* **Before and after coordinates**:

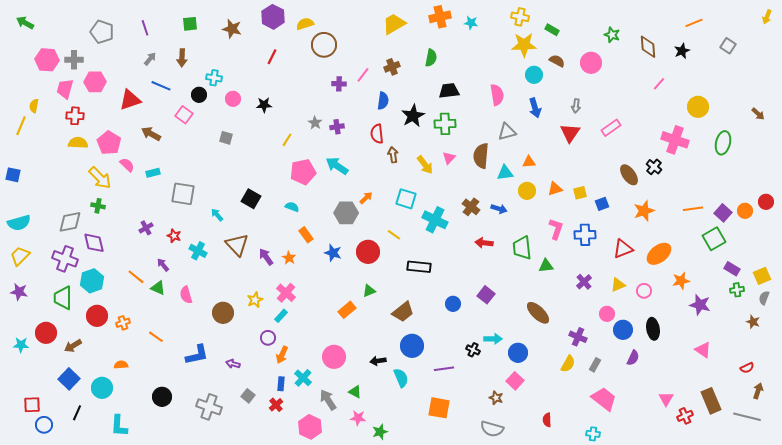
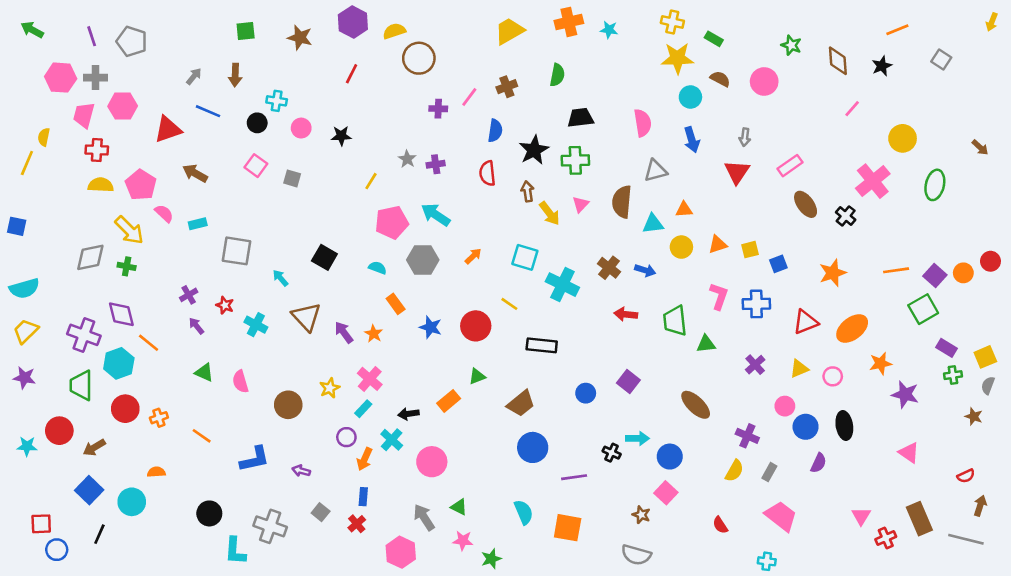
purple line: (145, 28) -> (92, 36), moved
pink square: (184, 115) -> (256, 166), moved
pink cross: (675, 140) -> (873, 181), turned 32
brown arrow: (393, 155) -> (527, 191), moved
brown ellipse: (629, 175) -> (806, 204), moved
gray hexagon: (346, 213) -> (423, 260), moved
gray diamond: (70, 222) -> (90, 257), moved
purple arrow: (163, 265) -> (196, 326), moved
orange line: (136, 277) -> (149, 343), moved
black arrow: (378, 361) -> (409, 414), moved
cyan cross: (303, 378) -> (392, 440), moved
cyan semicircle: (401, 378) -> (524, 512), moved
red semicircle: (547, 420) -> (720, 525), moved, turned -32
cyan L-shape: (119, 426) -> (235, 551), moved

* **Exercise brief**: Every line in the data above that includes the word "turned" should be copied.

* **Exercise result**:
pink cross: (675, 140) -> (873, 181), turned 32
red semicircle: (547, 420) -> (720, 525), moved, turned -32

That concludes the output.